> **YOUR OBJECTIVE**: Would you transcribe the listing that follows, character for character, and omit its images?

> **EXERCISE DATA**:

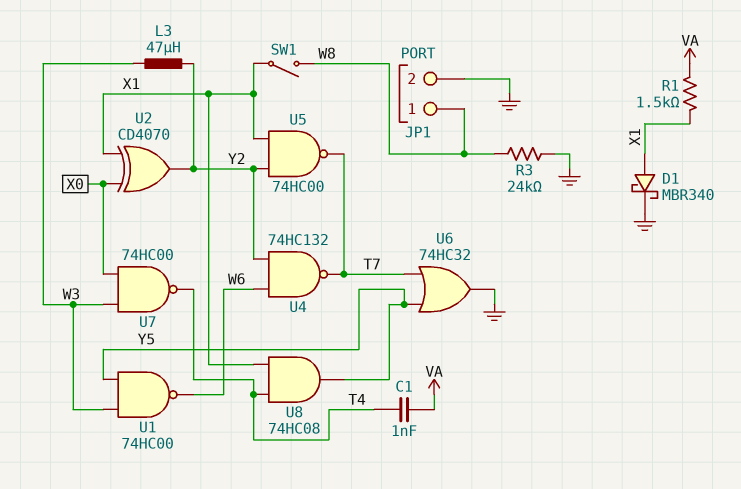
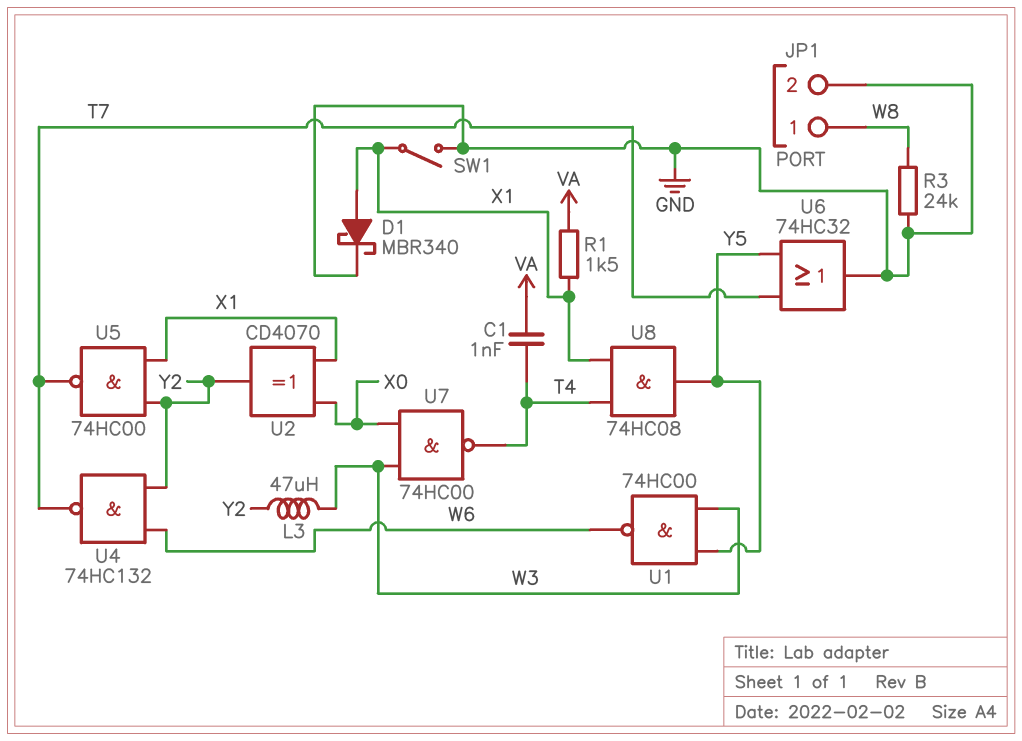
SW1: switch (W8, X1) -> switch (GND, X1)

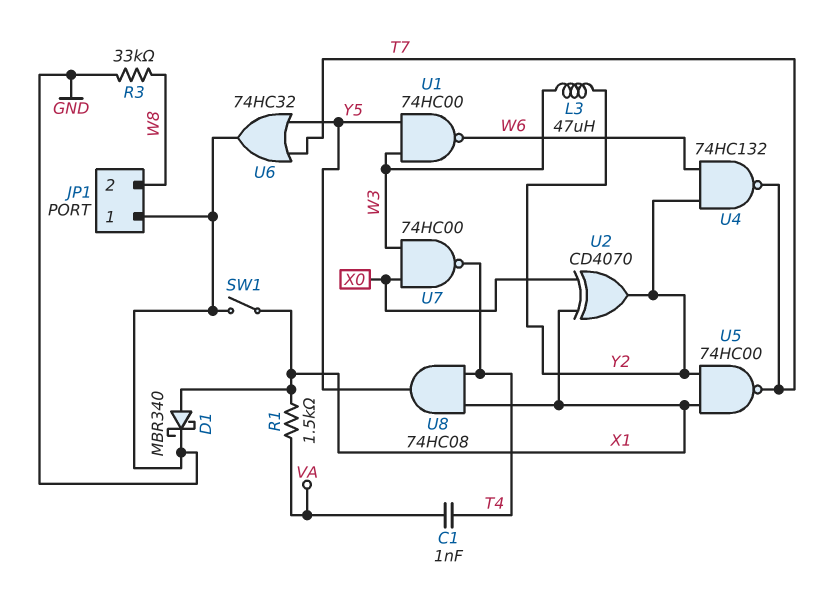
JP1 pin 1: W8 -> GND
JP1 pin 2: GND -> W8
R3: 24k (GND, W8) -> 33k (GND, W8)

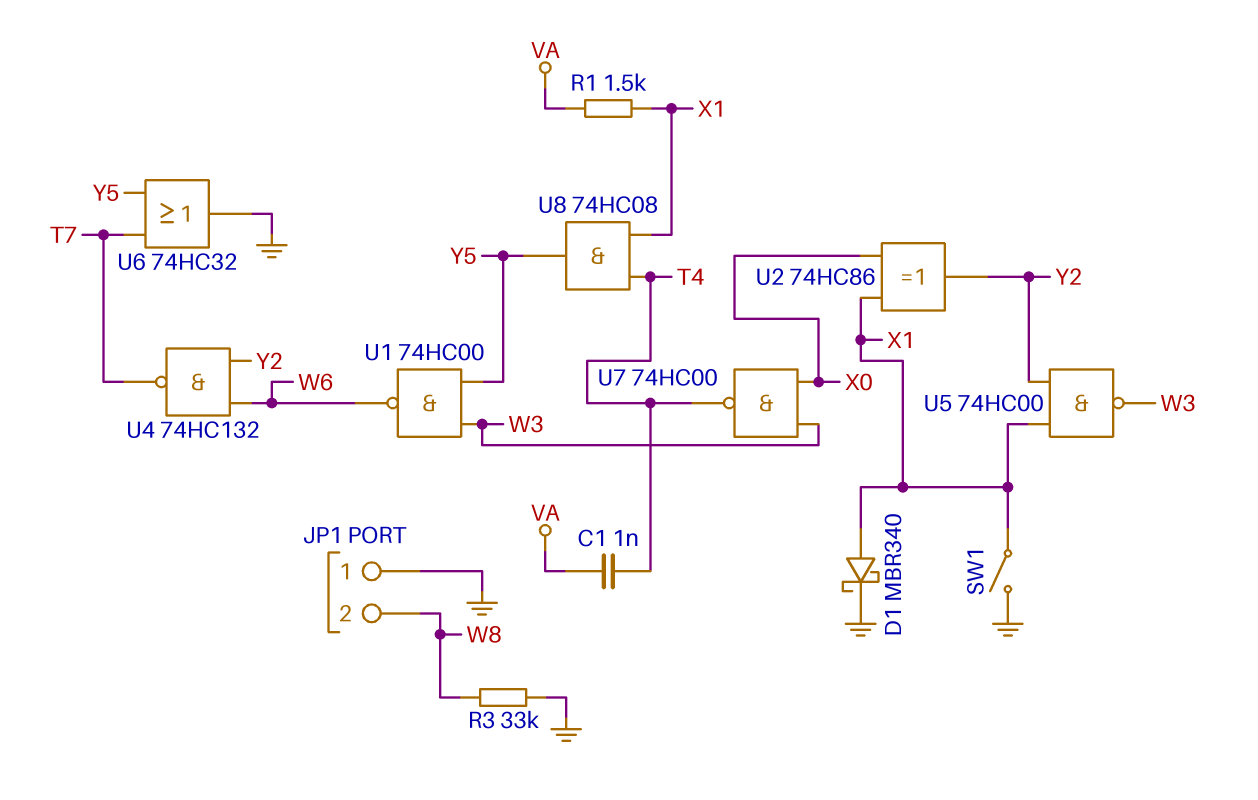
L3: 47uH (W3, Y2) -> none
U2: XOR CD4070 (in X0, in X1, out Y2) -> XOR 74HC86 (in X0, in X1, out Y2)
U5: NAND 74HC00 (in X1, in Y2, out T7) -> NAND 74HC00 (in X1, in Y2, out W3)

> **RESPONSE FOR THIS EXERCISE**:
SW1: switch (W8, X1) -> switch (GND, X1)

JP1 pin 1: W8 -> GND
JP1 pin 2: GND -> W8
R3: 24k (GND, W8) -> 33k (GND, W8)

L3: 47uH (W3, Y2) -> none
U2: XOR CD4070 (in X0, in X1, out Y2) -> XOR 74HC86 (in X0, in X1, out Y2)
U5: NAND 74HC00 (in X1, in Y2, out T7) -> NAND 74HC00 (in X1, in Y2, out W3)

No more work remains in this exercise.